## Given problem
Write out every line of the data below word for word, changing nothing.

## Data supplied
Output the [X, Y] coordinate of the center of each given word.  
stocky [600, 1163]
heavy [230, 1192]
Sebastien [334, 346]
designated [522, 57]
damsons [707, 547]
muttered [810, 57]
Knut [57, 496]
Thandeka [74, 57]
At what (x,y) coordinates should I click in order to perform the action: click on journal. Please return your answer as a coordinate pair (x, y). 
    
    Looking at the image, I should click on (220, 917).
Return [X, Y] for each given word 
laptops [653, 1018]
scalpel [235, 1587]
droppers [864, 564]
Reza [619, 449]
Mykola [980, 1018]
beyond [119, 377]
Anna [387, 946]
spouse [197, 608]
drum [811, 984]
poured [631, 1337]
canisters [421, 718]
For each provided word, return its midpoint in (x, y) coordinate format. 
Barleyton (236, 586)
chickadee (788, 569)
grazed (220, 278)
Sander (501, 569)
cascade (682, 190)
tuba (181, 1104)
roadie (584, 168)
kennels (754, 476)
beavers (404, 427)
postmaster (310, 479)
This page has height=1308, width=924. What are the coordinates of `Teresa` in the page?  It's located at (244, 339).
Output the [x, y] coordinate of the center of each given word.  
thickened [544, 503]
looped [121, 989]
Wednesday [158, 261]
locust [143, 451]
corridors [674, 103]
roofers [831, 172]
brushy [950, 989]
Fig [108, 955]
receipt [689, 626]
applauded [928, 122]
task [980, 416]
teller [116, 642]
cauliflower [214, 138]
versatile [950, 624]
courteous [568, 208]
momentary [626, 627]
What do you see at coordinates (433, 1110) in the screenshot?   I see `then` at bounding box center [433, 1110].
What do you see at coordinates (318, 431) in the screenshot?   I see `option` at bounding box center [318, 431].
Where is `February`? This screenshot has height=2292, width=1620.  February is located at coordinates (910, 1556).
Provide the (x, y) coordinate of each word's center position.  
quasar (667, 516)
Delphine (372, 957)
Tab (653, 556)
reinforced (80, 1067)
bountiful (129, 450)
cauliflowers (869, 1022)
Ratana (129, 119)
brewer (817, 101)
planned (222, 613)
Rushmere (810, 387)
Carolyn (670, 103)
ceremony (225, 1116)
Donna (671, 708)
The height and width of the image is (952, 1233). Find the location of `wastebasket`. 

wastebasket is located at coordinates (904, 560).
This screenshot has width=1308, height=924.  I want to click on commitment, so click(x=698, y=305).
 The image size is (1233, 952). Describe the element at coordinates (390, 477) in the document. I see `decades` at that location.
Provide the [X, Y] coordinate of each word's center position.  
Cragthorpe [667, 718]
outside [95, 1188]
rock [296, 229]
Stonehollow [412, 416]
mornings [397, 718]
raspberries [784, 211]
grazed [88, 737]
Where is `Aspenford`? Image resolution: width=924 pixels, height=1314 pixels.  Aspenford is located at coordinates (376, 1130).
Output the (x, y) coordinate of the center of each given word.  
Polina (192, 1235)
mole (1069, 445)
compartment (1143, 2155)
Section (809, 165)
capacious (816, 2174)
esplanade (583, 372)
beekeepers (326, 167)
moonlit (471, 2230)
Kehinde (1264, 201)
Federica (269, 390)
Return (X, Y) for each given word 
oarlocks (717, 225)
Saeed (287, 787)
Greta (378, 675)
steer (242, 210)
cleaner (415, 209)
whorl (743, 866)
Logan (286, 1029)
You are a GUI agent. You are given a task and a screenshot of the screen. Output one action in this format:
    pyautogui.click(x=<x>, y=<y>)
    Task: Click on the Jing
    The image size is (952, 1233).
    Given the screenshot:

## Result below
Output the [X, Y] coordinate of the center of each given word.  
stocky [600, 1163]
heavy [230, 1192]
Sebastien [334, 346]
designated [522, 57]
damsons [707, 547]
muttered [810, 57]
Knut [57, 496]
Thandeka [74, 57]
At what (x,y) coordinates should I click in order to perform the action: click on journal. Please return your answer as a coordinate pair (x, y). 
    
    Looking at the image, I should click on (220, 917).
Return [X, Y] for each given word 
laptops [653, 1018]
scalpel [235, 1587]
droppers [864, 564]
Reza [619, 449]
Mykola [980, 1018]
beyond [119, 377]
Anna [387, 946]
spouse [197, 608]
drum [811, 984]
poured [631, 1337]
canisters [421, 718]
For each provided word, return its midpoint in (x, y) coordinate format. 
Barleyton (236, 586)
chickadee (788, 569)
grazed (220, 278)
Sander (501, 569)
cascade (682, 190)
tuba (181, 1104)
roadie (584, 168)
kennels (754, 476)
beavers (404, 427)
postmaster (310, 479)
This page has height=1308, width=924. What are the coordinates of `Teresa` in the page?  It's located at (244, 339).
Output the [x, y] coordinate of the center of each given word.  
thickened [544, 503]
looped [121, 989]
Wednesday [158, 261]
locust [143, 451]
corridors [674, 103]
roofers [831, 172]
brushy [950, 989]
Fig [108, 955]
receipt [689, 626]
applauded [928, 122]
task [980, 416]
teller [116, 642]
cauliflower [214, 138]
versatile [950, 624]
courteous [568, 208]
momentary [626, 627]
What do you see at coordinates (433, 1110) in the screenshot?   I see `then` at bounding box center [433, 1110].
What do you see at coordinates (318, 431) in the screenshot?   I see `option` at bounding box center [318, 431].
Where is `February`? This screenshot has height=2292, width=1620.  February is located at coordinates (910, 1556).
Provide the (x, y) coordinate of each word's center position.  
quasar (667, 516)
Delphine (372, 957)
Tab (653, 556)
reinforced (80, 1067)
bountiful (129, 450)
cauliflowers (869, 1022)
Ratana (129, 119)
brewer (817, 101)
planned (222, 613)
Rushmere (810, 387)
Carolyn (670, 103)
ceremony (225, 1116)
Donna (671, 708)
The height and width of the image is (952, 1233). Find the location of `wastebasket`. 

wastebasket is located at coordinates (904, 560).
This screenshot has width=1308, height=924.  I want to click on commitment, so click(x=698, y=305).
 The image size is (1233, 952). Describe the element at coordinates (390, 477) in the document. I see `decades` at that location.
Provide the [X, Y] coordinate of each word's center position.  
Cragthorpe [667, 718]
outside [95, 1188]
rock [296, 229]
Stonehollow [412, 416]
mornings [397, 718]
raspberries [784, 211]
grazed [88, 737]
Where is `Aspenford`? Image resolution: width=924 pixels, height=1314 pixels.  Aspenford is located at coordinates (376, 1130).
Output the (x, y) coordinate of the center of each given word.  
Polina (192, 1235)
mole (1069, 445)
compartment (1143, 2155)
Section (809, 165)
capacious (816, 2174)
esplanade (583, 372)
beekeepers (326, 167)
moonlit (471, 2230)
Kehinde (1264, 201)
Federica (269, 390)
Return (X, Y) for each given word 
oarlocks (717, 225)
Saeed (287, 787)
Greta (378, 675)
steer (242, 210)
cleaner (415, 209)
whorl (743, 866)
Logan (286, 1029)
You are a GUI agent. You are given a task and a screenshot of the screen. Output one action in this format:
    pyautogui.click(x=<x>, y=<y>)
    Task: Click on the Jing
    The image size is (952, 1233).
    Given the screenshot:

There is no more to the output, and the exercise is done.